> [EXERCISE DETAILS] Would you transcribe the records below from the line with "- removed: muffin/marron [377, 269, 440, 332]" to the line with "- removed: seau/vert [157, 234, 199, 281]", ends included, exactly and with nothing more, leaving the pictures out?

EXTRACTED INFORMATION below:

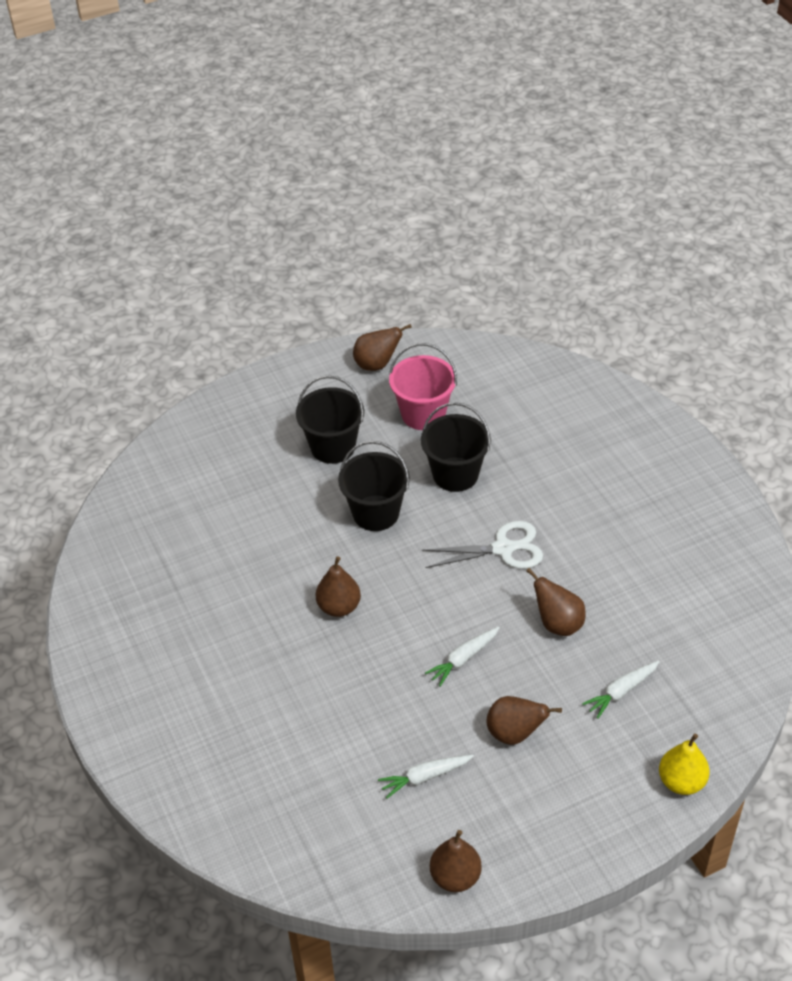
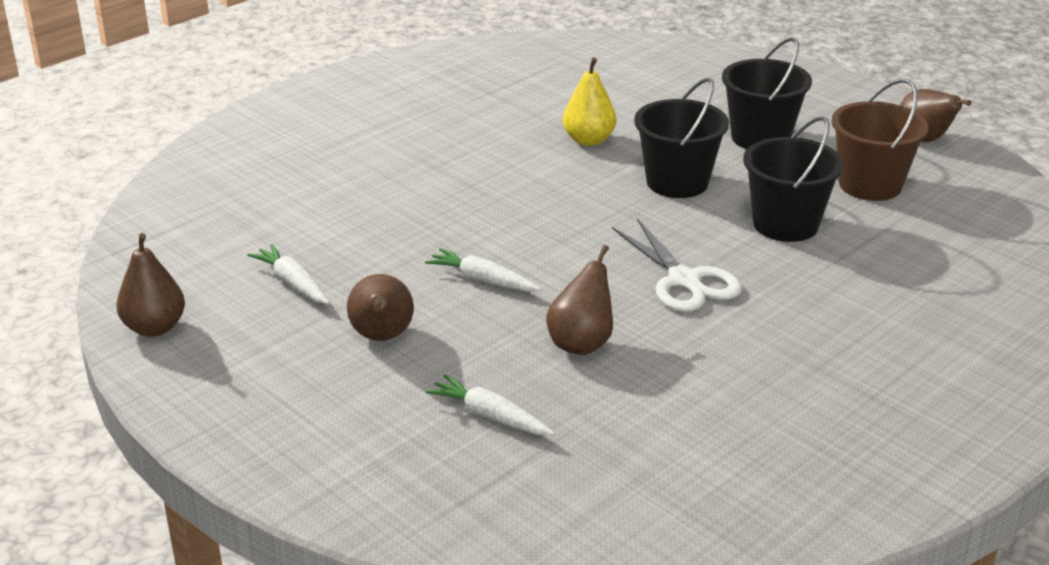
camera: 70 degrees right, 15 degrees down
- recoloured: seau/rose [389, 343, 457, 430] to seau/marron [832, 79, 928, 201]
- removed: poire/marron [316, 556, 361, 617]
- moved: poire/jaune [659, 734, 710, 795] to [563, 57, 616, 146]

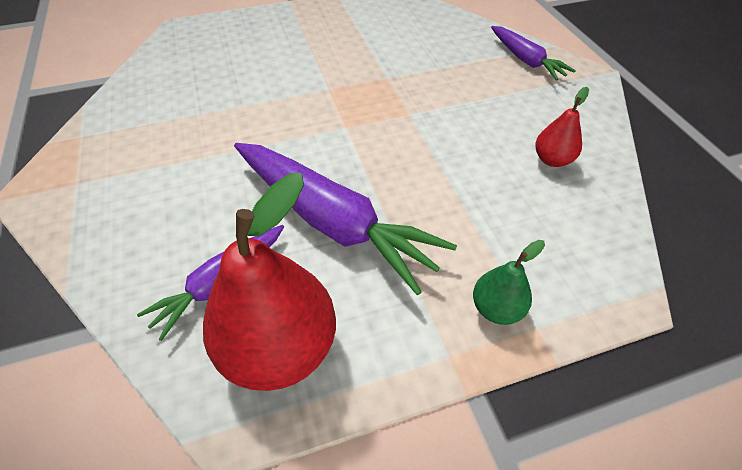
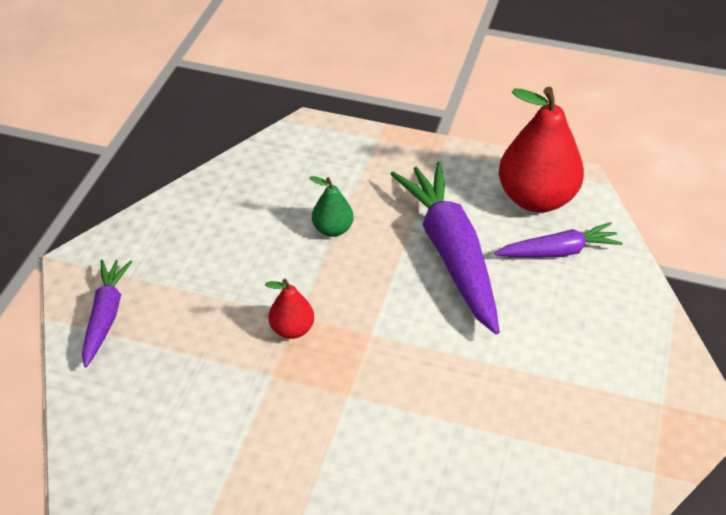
camera: 145 degrees left, 5 degrees down
- moved: poire/rouge [536, 87, 589, 167] to [265, 279, 314, 339]
- moved: poire/vert [473, 240, 545, 325] to [310, 176, 354, 237]

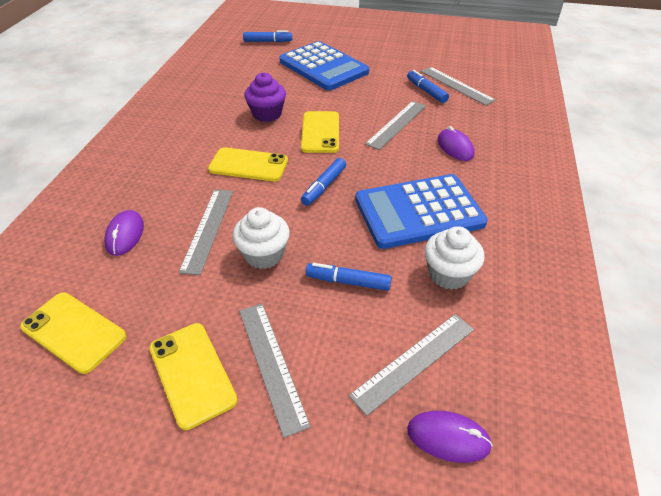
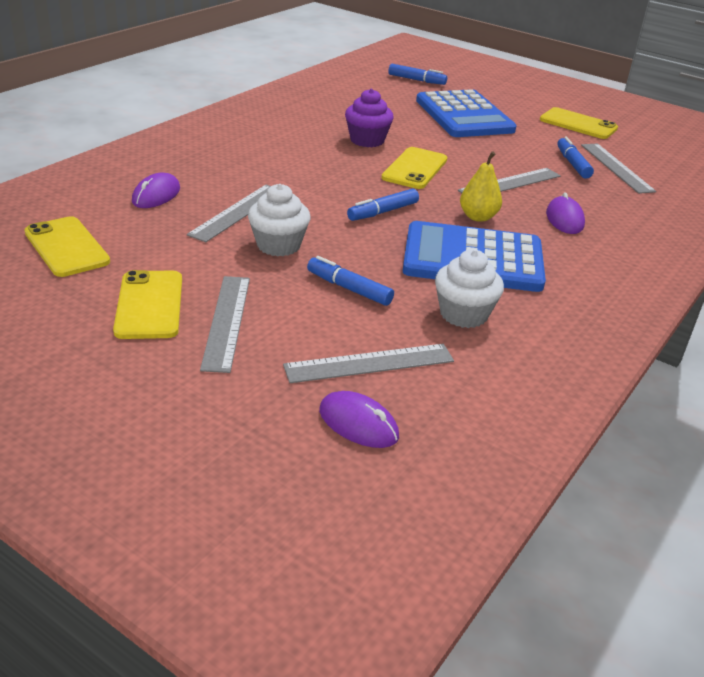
camera: 20 degrees right, 10 degrees down
- moved: téléphone/jaune [208, 147, 288, 181] to [540, 107, 618, 139]
- added: poire/jaune [460, 151, 502, 222]

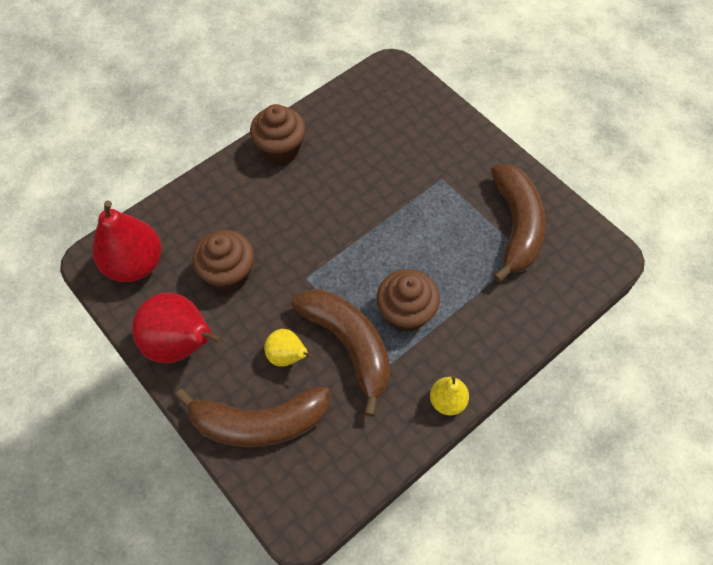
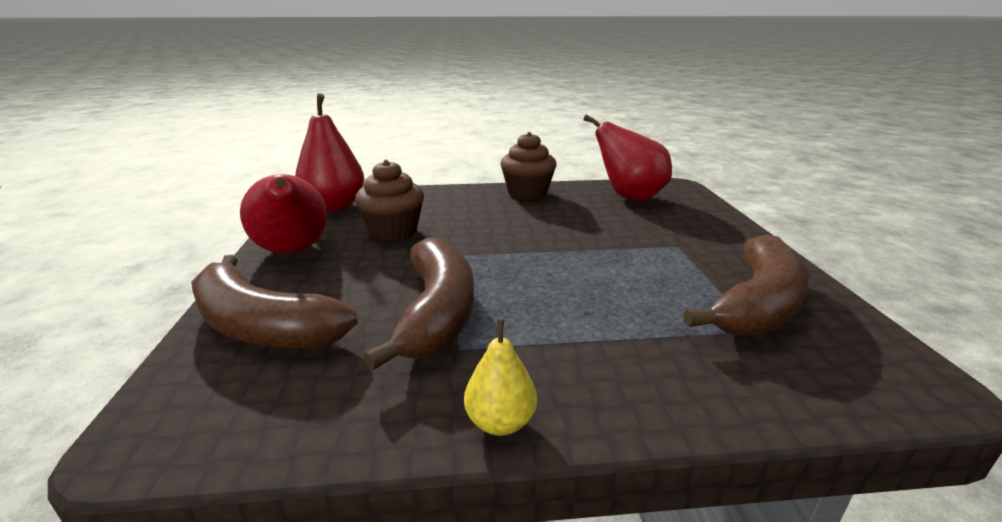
camera: 35 degrees right, 35 degrees down
- removed: muffin/marron [377, 269, 440, 332]
- removed: poire/jaune [264, 329, 314, 367]
- added: poire/rouge [584, 115, 672, 201]

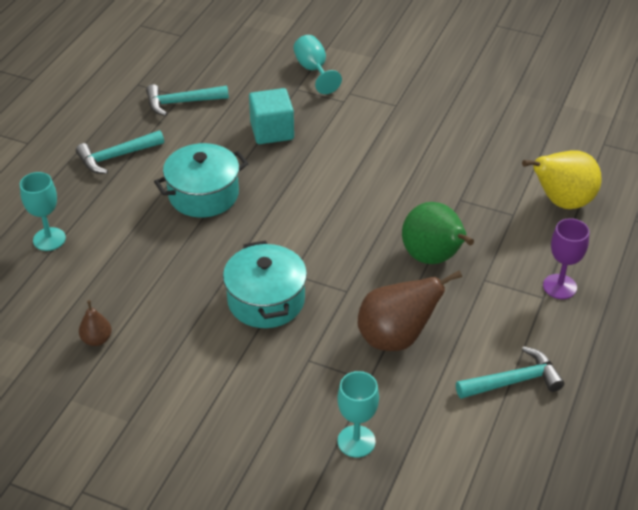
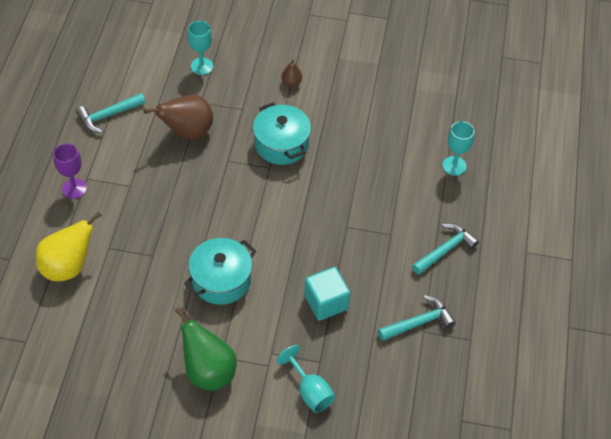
camera: 165 degrees right, 10 degrees up
- moved: marmite/turquoise [154, 143, 249, 217] to [184, 238, 256, 305]
- moved: poire/vert [402, 202, 474, 264] to [175, 307, 237, 391]
- moved: poire/marron [79, 300, 112, 346] to [281, 59, 302, 87]

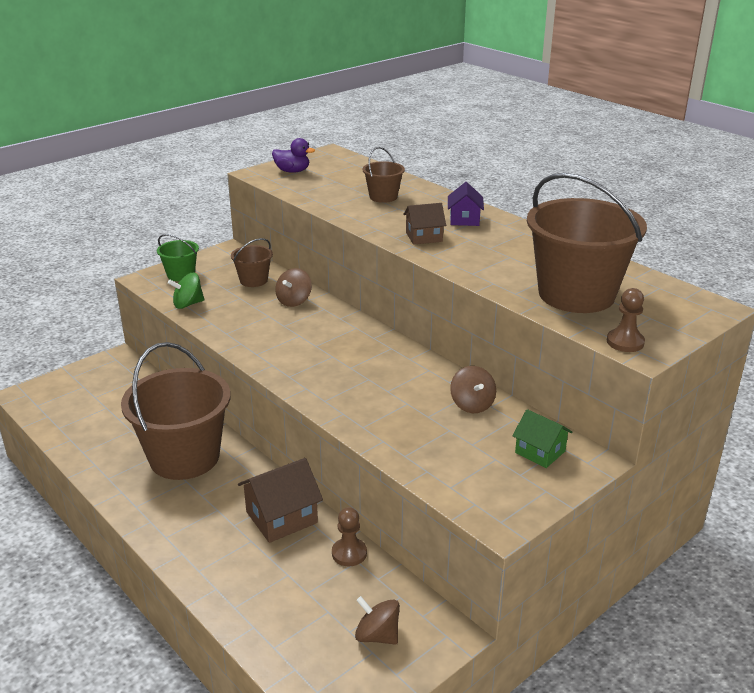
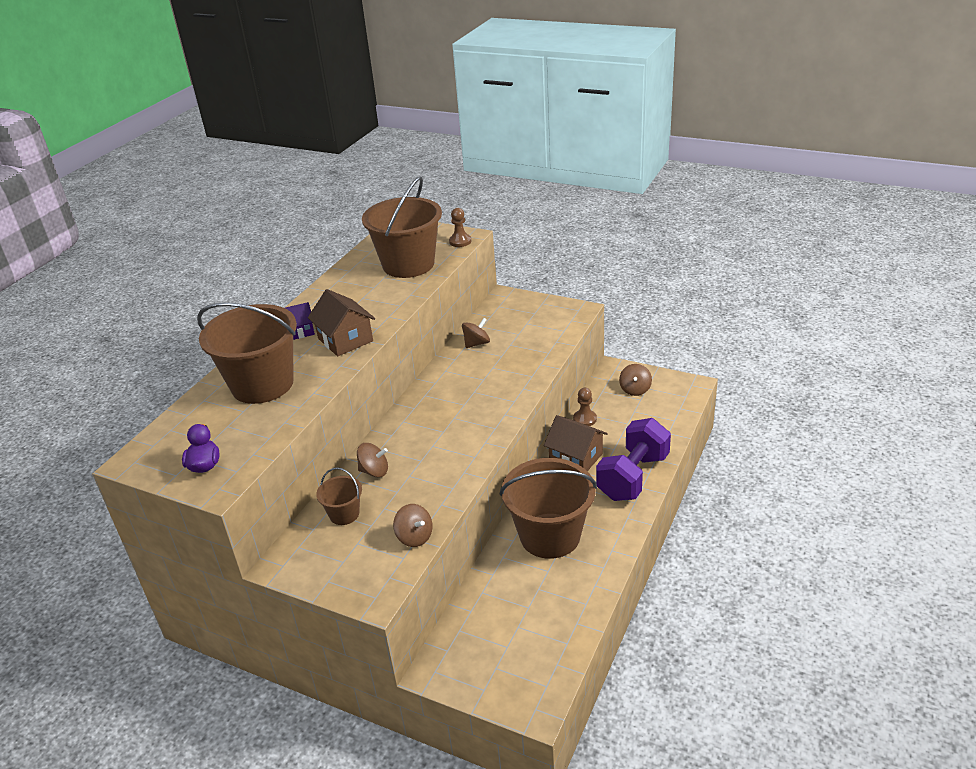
camera: 110 degrees left, 5 degrees up
- resized: seau/marron [362, 147, 405, 203] = [197, 302, 297, 404] x2.17
- resized: maison/marron [403, 203, 446, 245] = [308, 289, 375, 356] x1.58
- removed: seau/vert [157, 234, 199, 281]
- recoloured: toupie/vert [168, 273, 205, 309] to toupie/marron [393, 504, 433, 547]
- removed: maison/vert [512, 409, 572, 468]
- added: haltère/violet [596, 418, 671, 501]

End of EXTRACTED INFORMATION.

> [WRITTEN RESPONSE]
- removed: muffin/marron [377, 269, 440, 332]
- removed: poire/jaune [264, 329, 314, 367]
- added: poire/rouge [584, 115, 672, 201]

camera: 165 degrees right, 10 degrees up
- moved: marmite/turquoise [154, 143, 249, 217] to [184, 238, 256, 305]
- moved: poire/vert [402, 202, 474, 264] to [175, 307, 237, 391]
- moved: poire/marron [79, 300, 112, 346] to [281, 59, 302, 87]

camera: 110 degrees left, 5 degrees up
- resized: seau/marron [362, 147, 405, 203] = [197, 302, 297, 404] x2.17
- resized: maison/marron [403, 203, 446, 245] = [308, 289, 375, 356] x1.58
- removed: seau/vert [157, 234, 199, 281]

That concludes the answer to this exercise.